* **EXERCISE INSTRUCTIONS**: Using the data below, print exactly the line with "camera: 10 degrees right, 5 degrees down", the line with "(670, 180) = (479, 106): blue", and every line between them, but none of the pictures.

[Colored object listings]
------------------------
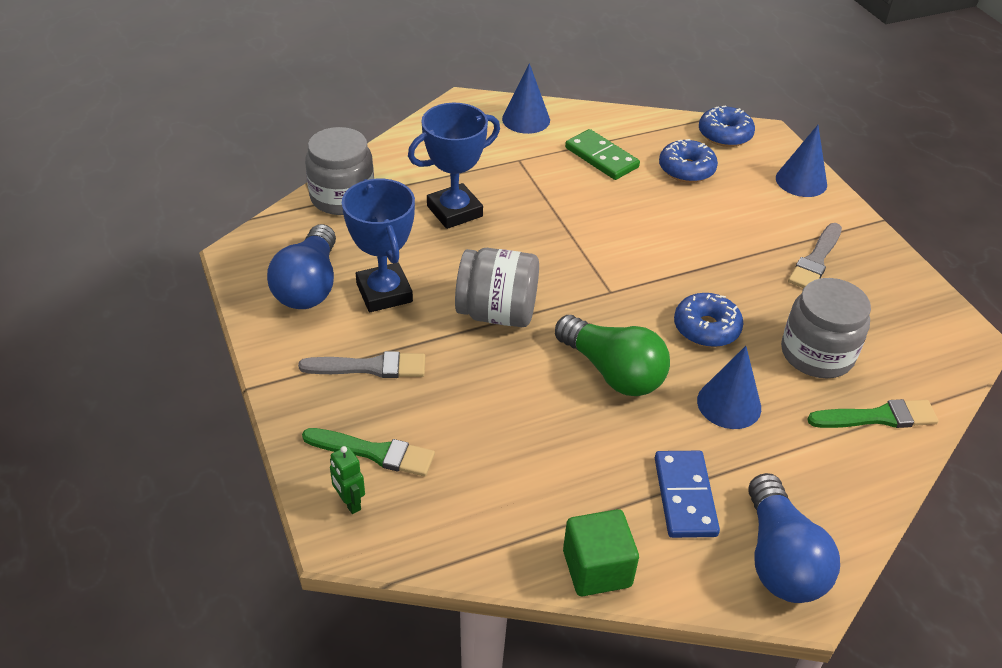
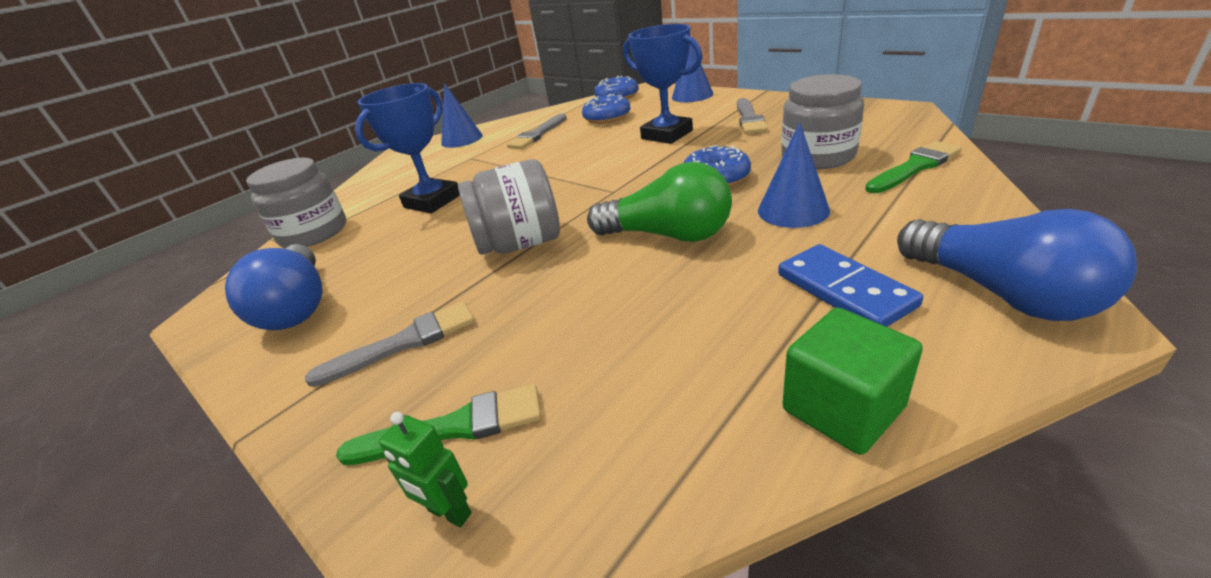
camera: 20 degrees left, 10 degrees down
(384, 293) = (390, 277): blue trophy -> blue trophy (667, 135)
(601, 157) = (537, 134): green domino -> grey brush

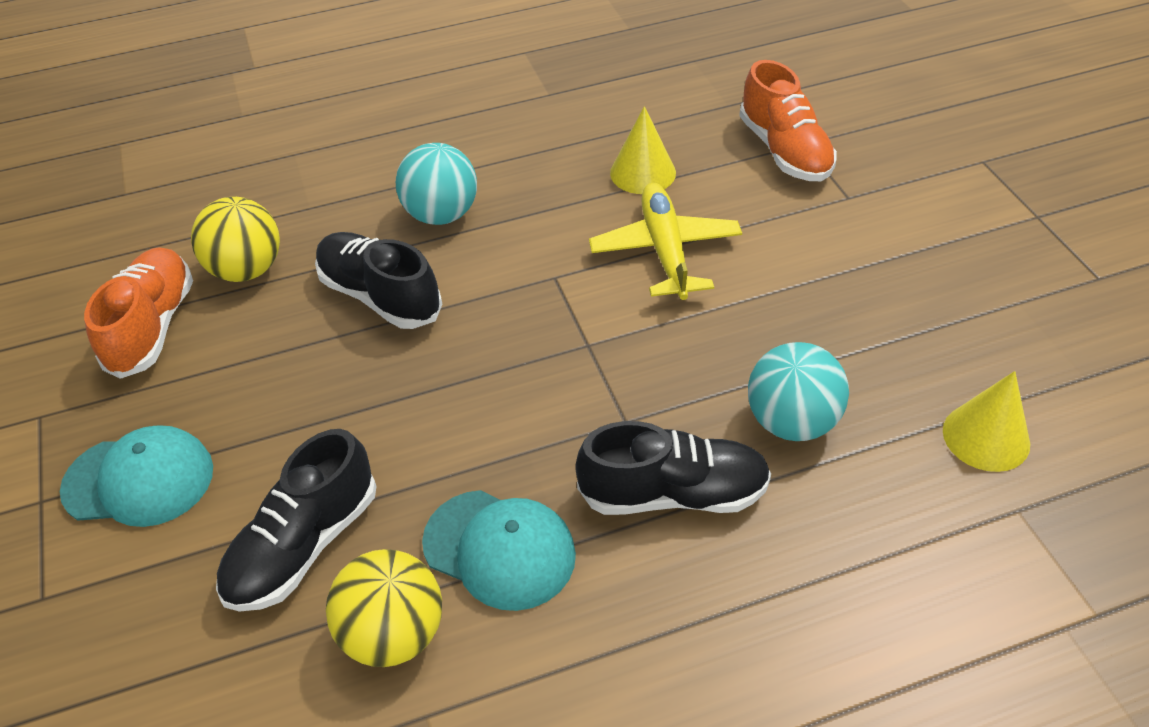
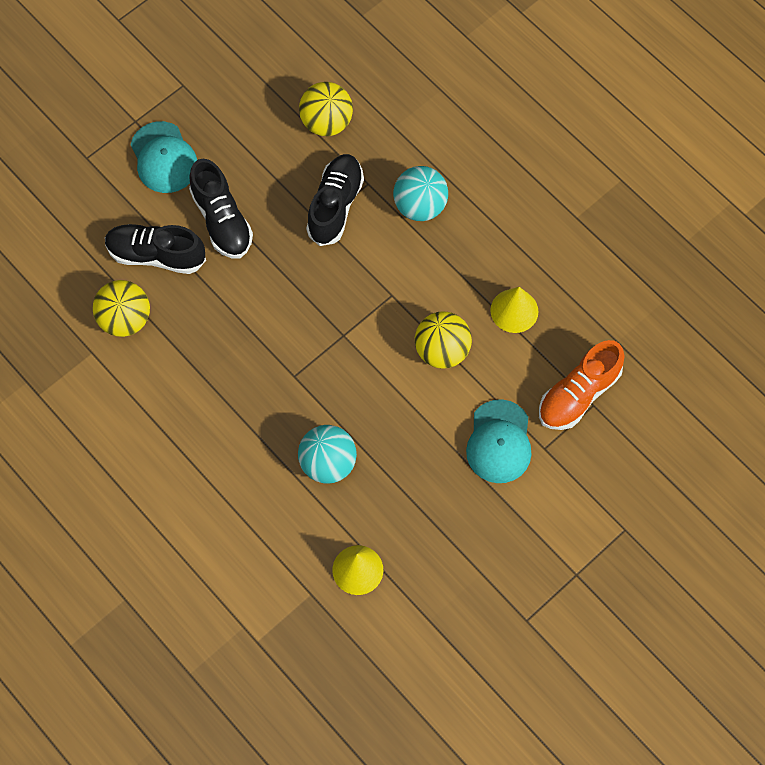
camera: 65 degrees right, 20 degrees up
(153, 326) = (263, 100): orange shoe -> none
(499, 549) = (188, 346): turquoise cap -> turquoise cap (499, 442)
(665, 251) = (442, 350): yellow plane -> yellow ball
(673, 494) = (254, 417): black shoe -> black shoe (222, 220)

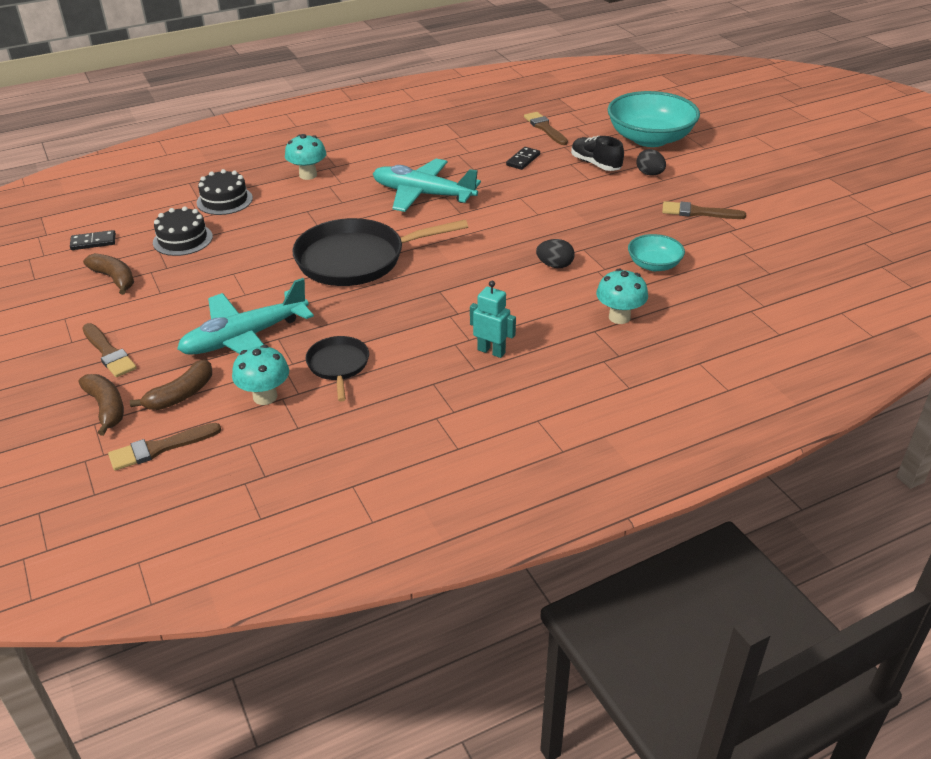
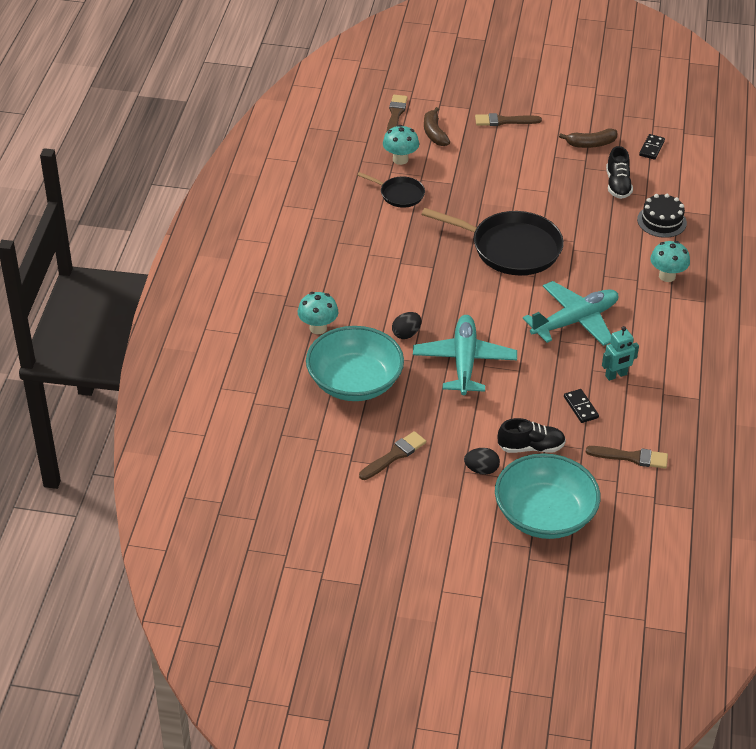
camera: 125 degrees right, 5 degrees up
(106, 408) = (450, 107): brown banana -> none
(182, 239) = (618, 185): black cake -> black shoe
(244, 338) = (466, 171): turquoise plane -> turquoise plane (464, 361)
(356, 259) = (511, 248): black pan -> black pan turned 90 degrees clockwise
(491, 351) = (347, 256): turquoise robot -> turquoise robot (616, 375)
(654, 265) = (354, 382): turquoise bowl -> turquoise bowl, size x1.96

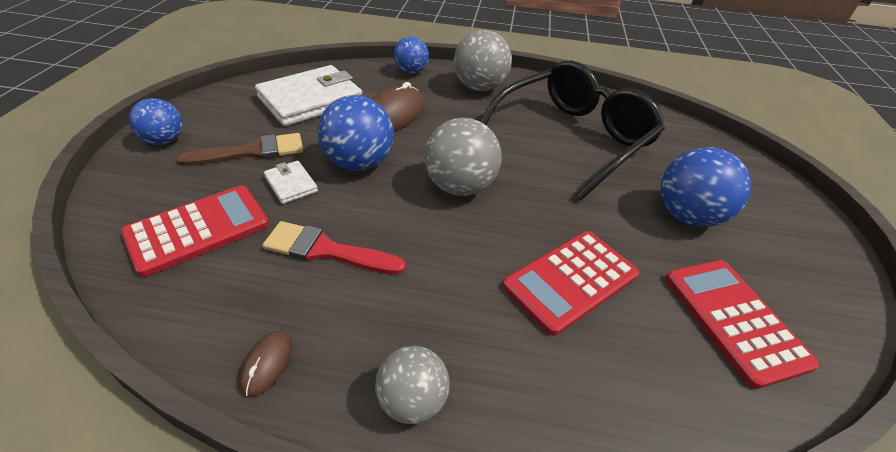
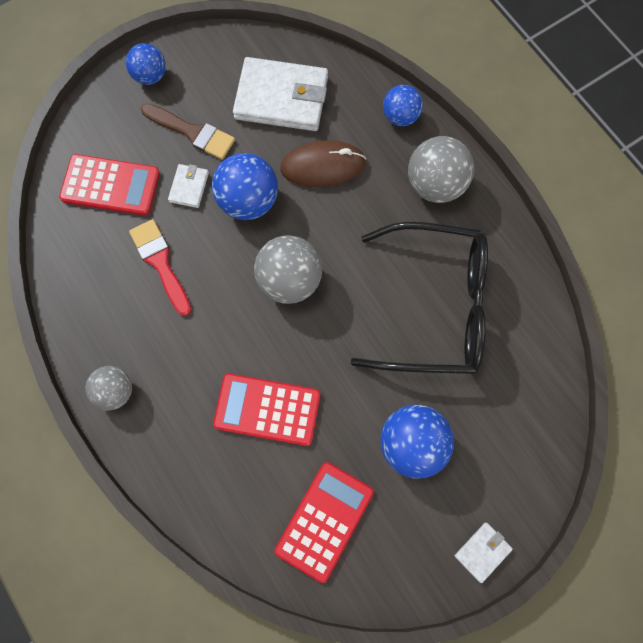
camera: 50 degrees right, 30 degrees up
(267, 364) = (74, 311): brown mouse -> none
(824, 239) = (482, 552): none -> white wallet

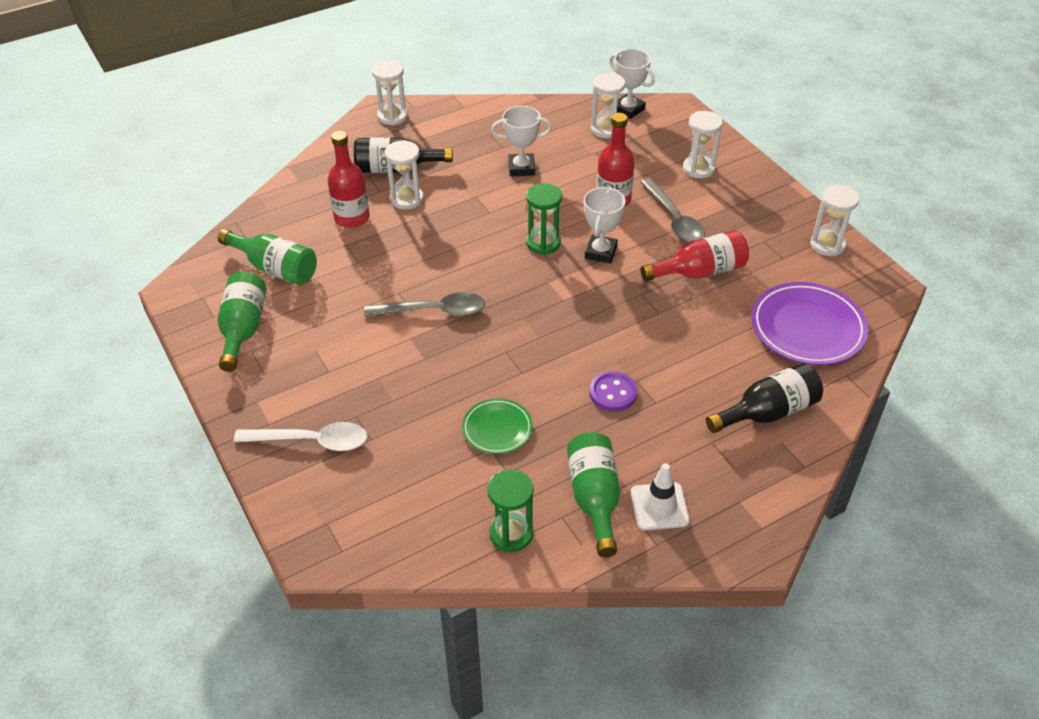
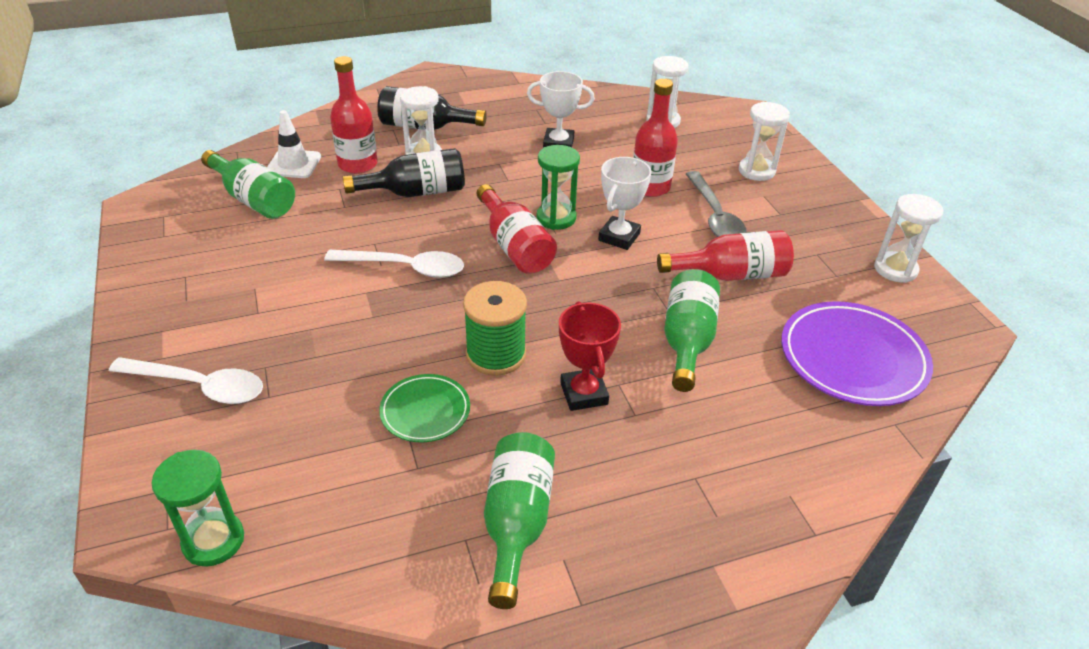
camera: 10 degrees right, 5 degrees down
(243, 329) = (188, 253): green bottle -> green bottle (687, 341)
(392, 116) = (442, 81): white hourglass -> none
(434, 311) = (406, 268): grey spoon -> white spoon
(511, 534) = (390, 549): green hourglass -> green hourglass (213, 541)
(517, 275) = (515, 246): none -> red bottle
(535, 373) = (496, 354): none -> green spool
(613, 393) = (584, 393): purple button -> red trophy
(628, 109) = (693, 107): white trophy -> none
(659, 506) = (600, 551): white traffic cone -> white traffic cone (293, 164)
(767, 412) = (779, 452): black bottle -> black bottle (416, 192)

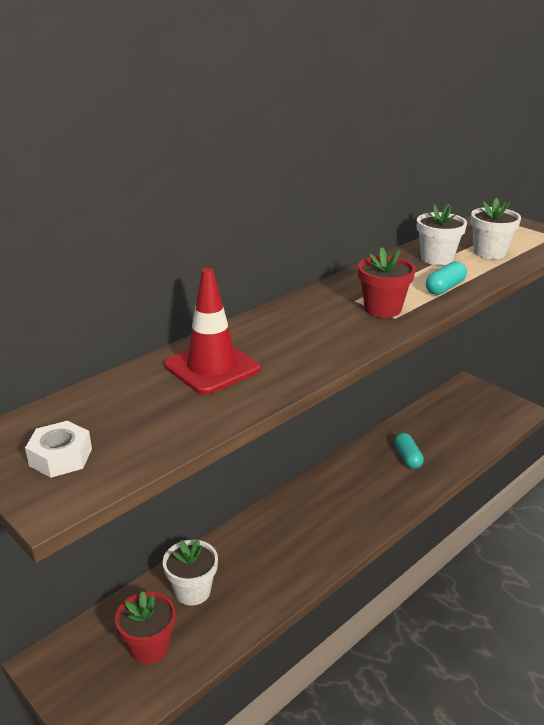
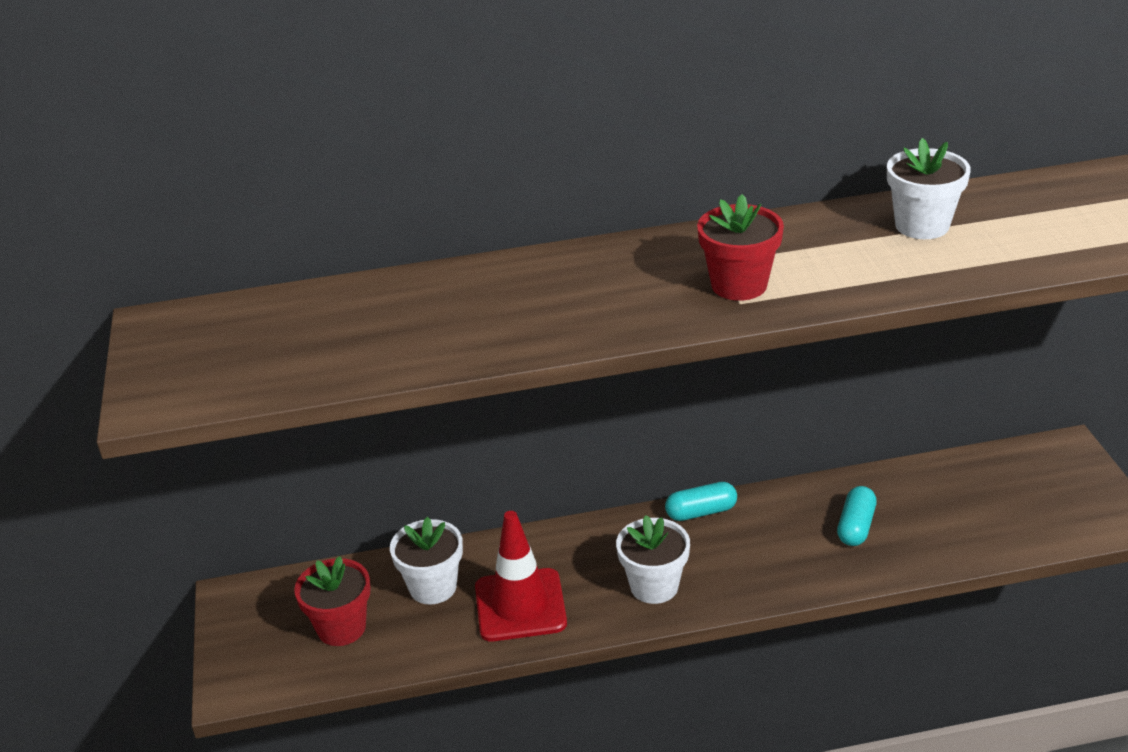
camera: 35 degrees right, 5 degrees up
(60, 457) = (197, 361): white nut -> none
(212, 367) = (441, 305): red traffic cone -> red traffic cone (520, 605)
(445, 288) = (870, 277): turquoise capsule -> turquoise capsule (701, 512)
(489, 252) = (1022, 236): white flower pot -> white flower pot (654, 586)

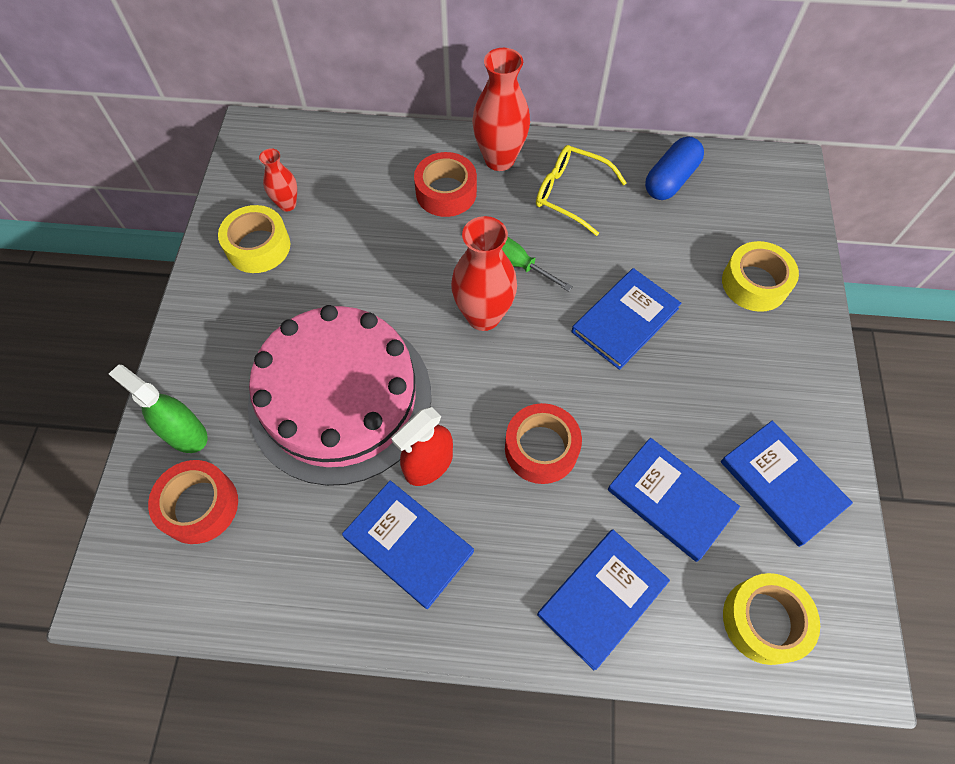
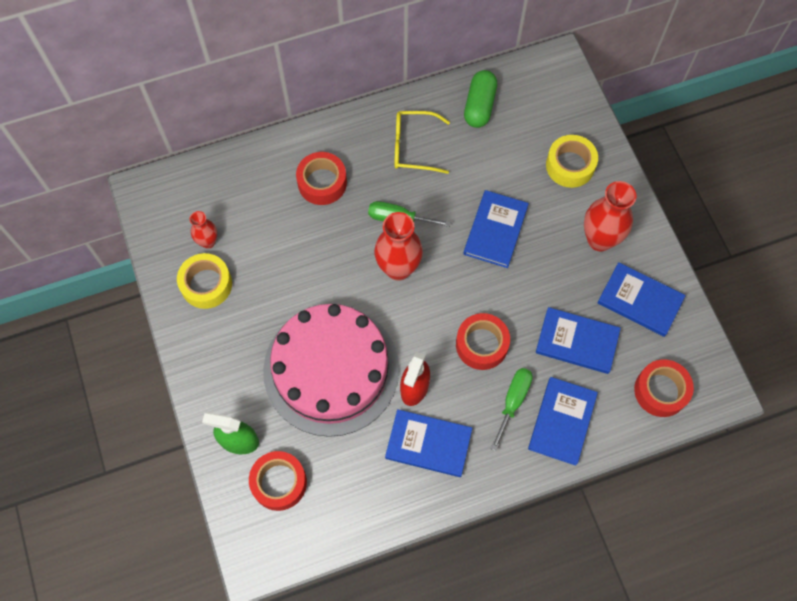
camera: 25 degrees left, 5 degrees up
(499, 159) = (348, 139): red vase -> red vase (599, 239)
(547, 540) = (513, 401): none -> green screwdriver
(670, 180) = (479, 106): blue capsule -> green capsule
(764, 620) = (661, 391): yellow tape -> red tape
------------------------
* **ANSWER SPACE**:
camera: 10 degrees right, 5 degrees down
(243, 329) = (188, 253): green bottle -> green bottle (687, 341)
(392, 116) = (442, 81): white hourglass -> none
(434, 311) = (406, 268): grey spoon -> white spoon
(511, 534) = (390, 549): green hourglass -> green hourglass (213, 541)
(517, 275) = (515, 246): none -> red bottle
(535, 373) = (496, 354): none -> green spool
(613, 393) = (584, 393): purple button -> red trophy
(628, 109) = (693, 107): white trophy -> none
(659, 506) = (600, 551): white traffic cone -> white traffic cone (293, 164)
(767, 412) = (779, 452): black bottle -> black bottle (416, 192)

camera: 35 degrees right, 5 degrees up
(60, 457) = (197, 361): white nut -> none
(212, 367) = (441, 305): red traffic cone -> red traffic cone (520, 605)
(445, 288) = (870, 277): turquoise capsule -> turquoise capsule (701, 512)
(489, 252) = (1022, 236): white flower pot -> white flower pot (654, 586)

camera: 25 degrees left, 5 degrees up
(499, 159) = (348, 139): red vase -> red vase (599, 239)
(547, 540) = (513, 401): none -> green screwdriver
(670, 180) = (479, 106): blue capsule -> green capsule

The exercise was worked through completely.